• _What to do_
Match on the string "lamp" in the entries below and return every matching line.
------------------------------------------------------------------------
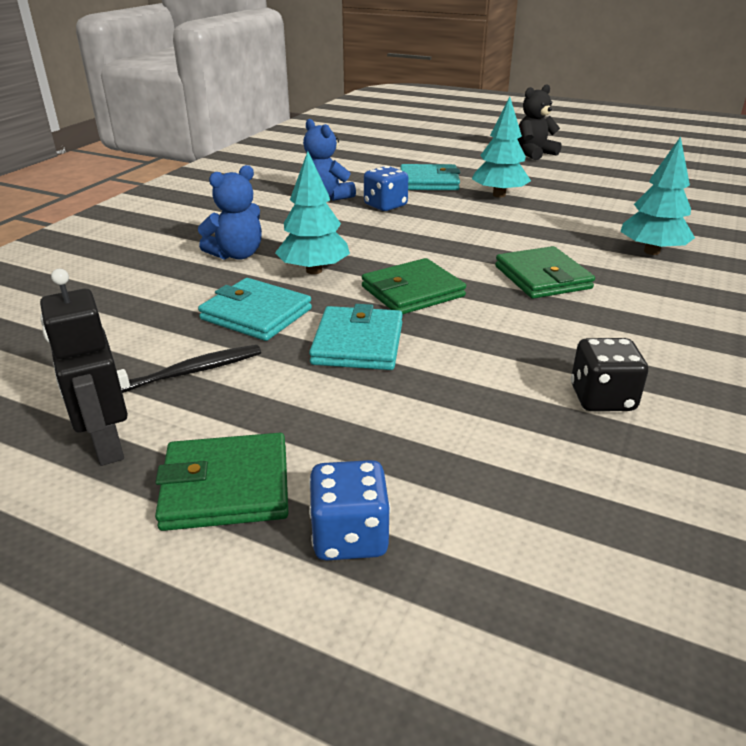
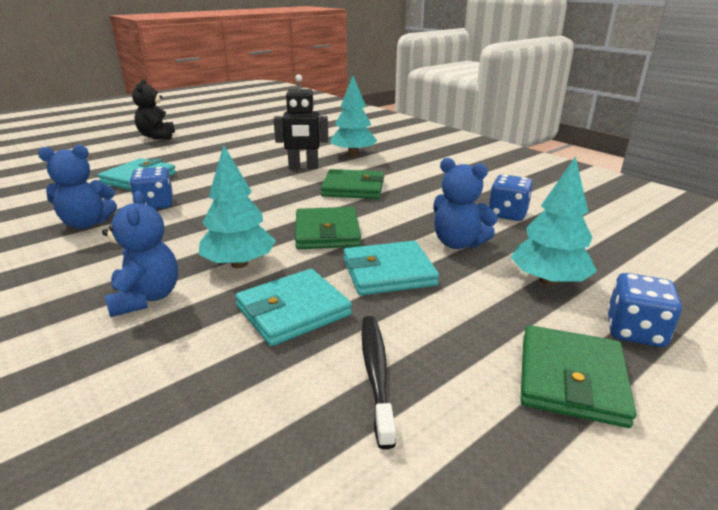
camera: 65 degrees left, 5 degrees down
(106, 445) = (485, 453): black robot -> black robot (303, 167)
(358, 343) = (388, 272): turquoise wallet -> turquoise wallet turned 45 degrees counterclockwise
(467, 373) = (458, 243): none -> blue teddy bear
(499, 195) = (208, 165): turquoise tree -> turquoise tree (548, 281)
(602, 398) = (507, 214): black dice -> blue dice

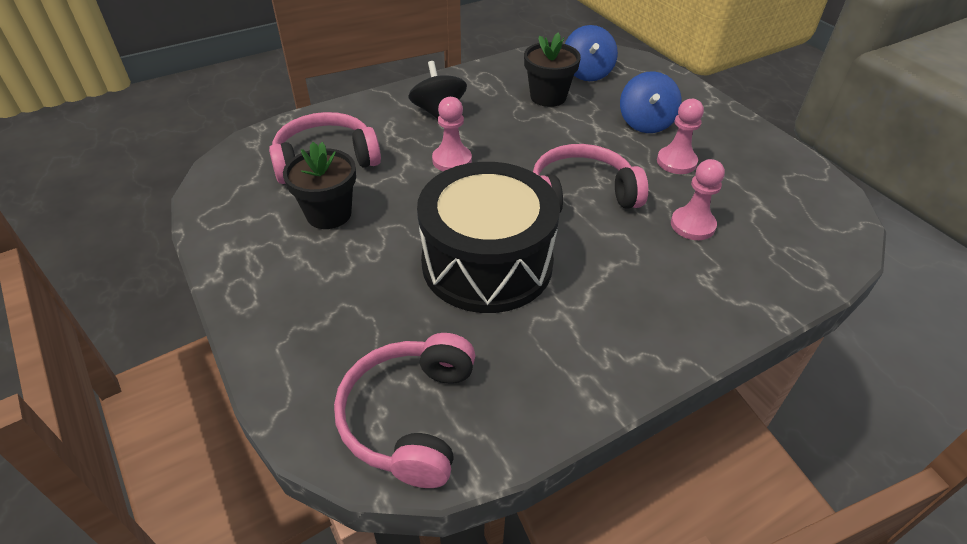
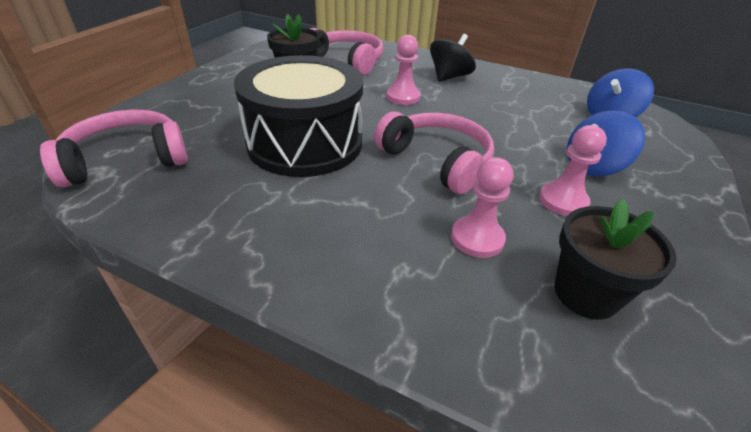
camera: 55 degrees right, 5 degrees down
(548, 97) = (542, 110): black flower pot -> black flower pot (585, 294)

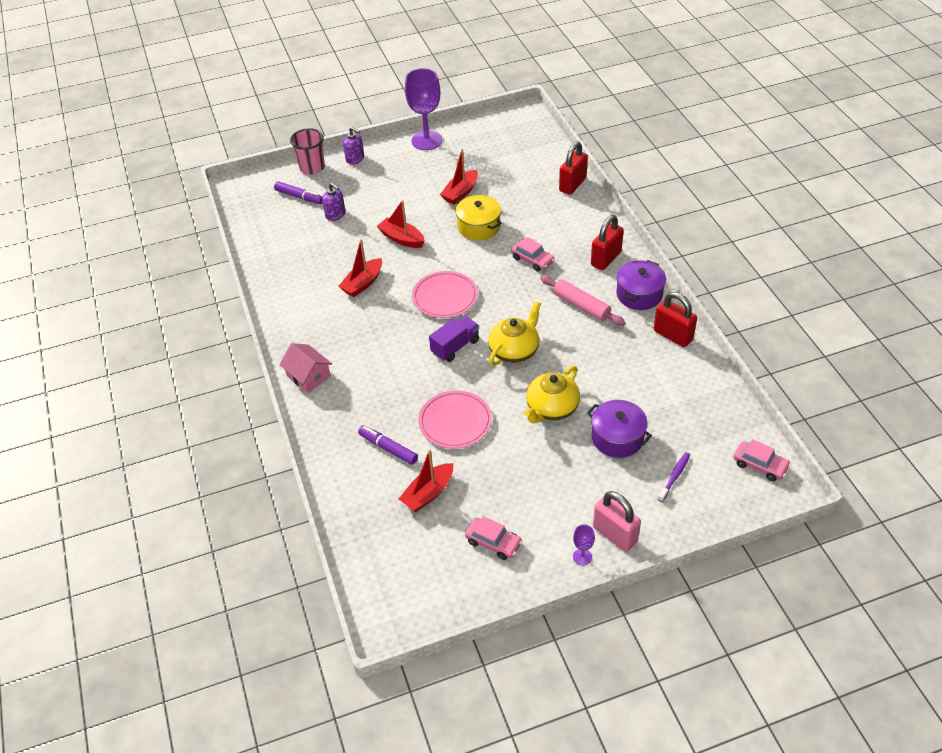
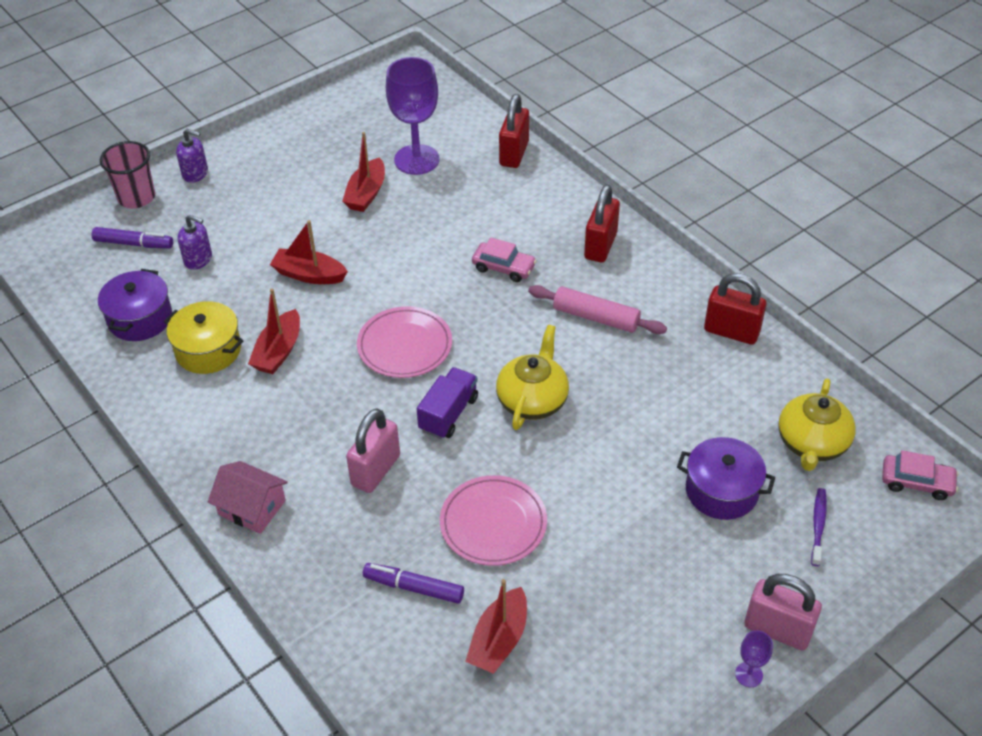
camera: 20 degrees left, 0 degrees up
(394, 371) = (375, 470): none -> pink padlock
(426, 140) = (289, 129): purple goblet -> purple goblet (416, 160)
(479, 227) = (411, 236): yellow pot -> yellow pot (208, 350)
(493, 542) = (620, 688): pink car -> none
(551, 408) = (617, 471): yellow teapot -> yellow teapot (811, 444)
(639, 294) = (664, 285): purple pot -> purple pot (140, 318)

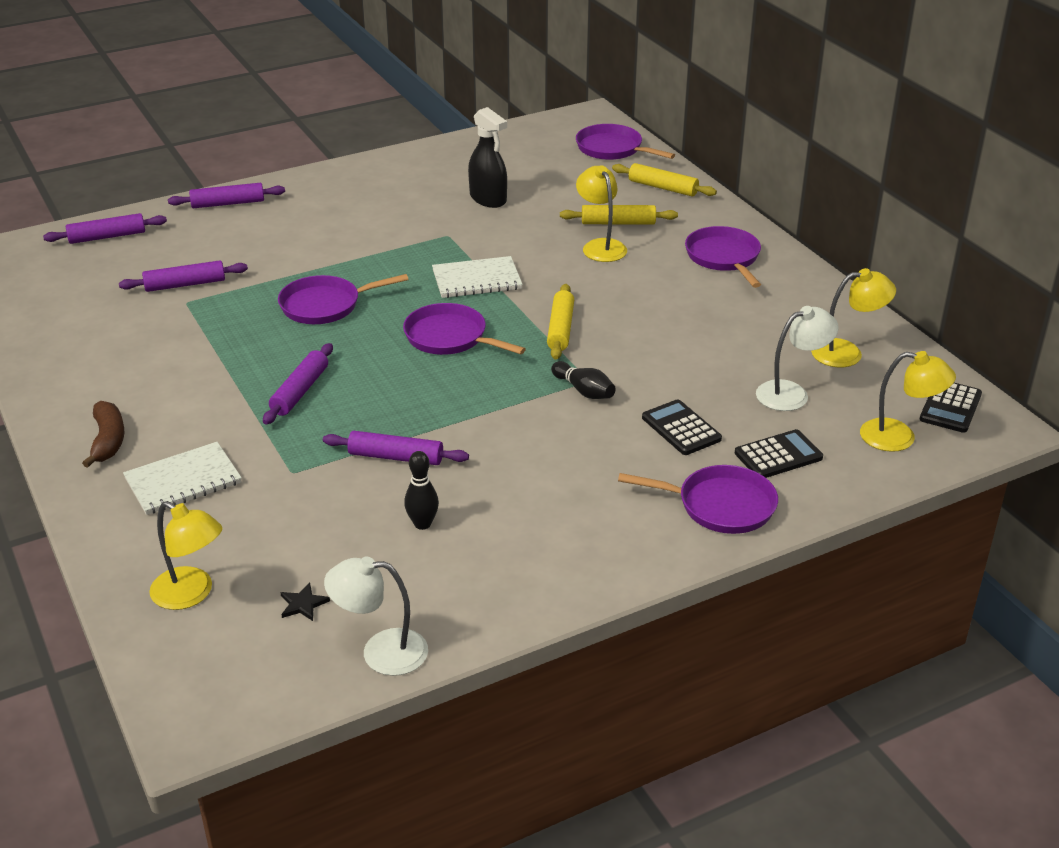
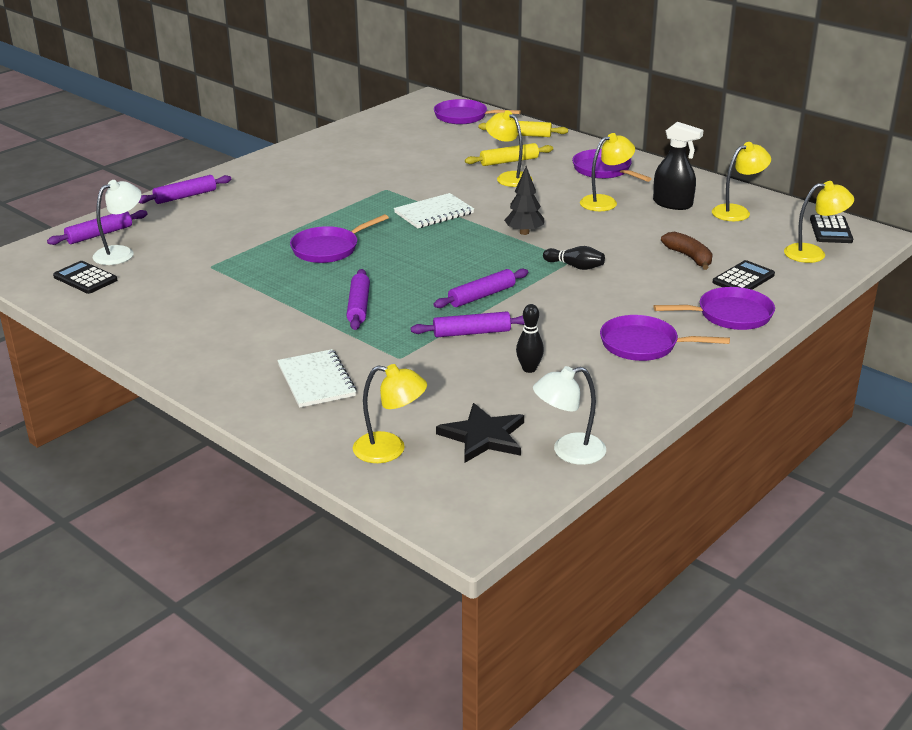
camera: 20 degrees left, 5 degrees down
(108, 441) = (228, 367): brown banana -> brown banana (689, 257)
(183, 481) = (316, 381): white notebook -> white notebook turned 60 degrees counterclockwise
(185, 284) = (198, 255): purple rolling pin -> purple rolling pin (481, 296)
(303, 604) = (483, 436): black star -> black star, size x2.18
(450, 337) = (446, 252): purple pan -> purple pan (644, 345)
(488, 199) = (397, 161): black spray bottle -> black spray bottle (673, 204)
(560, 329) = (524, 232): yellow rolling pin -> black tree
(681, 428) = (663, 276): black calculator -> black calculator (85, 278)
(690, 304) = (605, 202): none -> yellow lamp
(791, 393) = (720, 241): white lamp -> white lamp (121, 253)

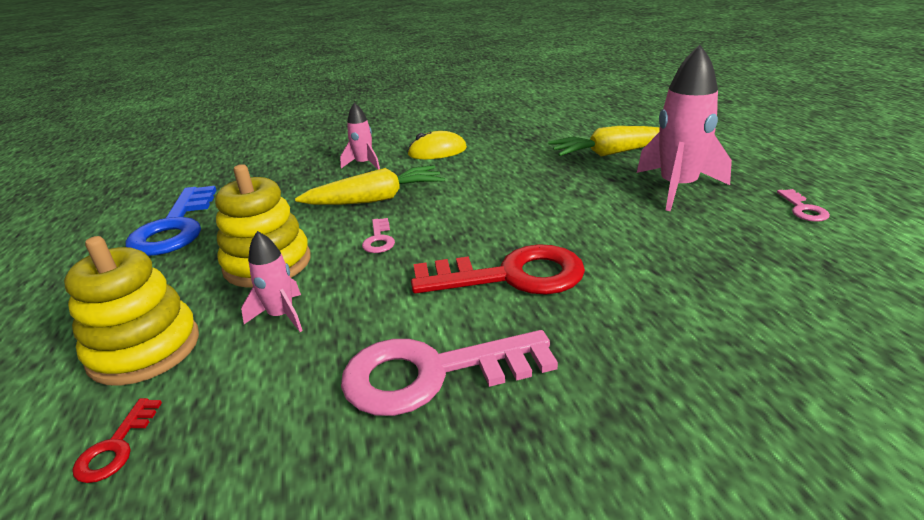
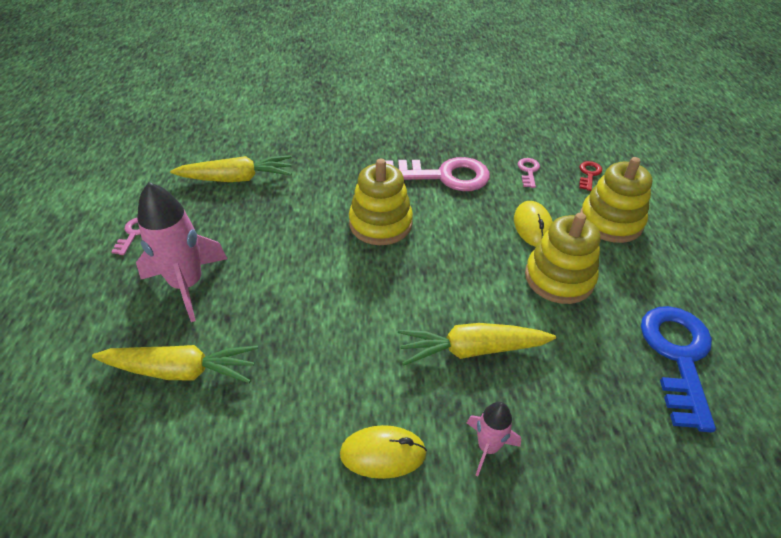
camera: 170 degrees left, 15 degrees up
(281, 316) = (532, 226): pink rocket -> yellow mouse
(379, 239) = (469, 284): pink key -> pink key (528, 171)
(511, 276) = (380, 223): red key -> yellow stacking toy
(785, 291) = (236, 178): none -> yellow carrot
------------------------------------------------------------------------
• _Answer to this exercise_
(690, 304) = (605, 202): none -> yellow lamp
(791, 393) = (720, 241): white lamp -> white lamp (121, 253)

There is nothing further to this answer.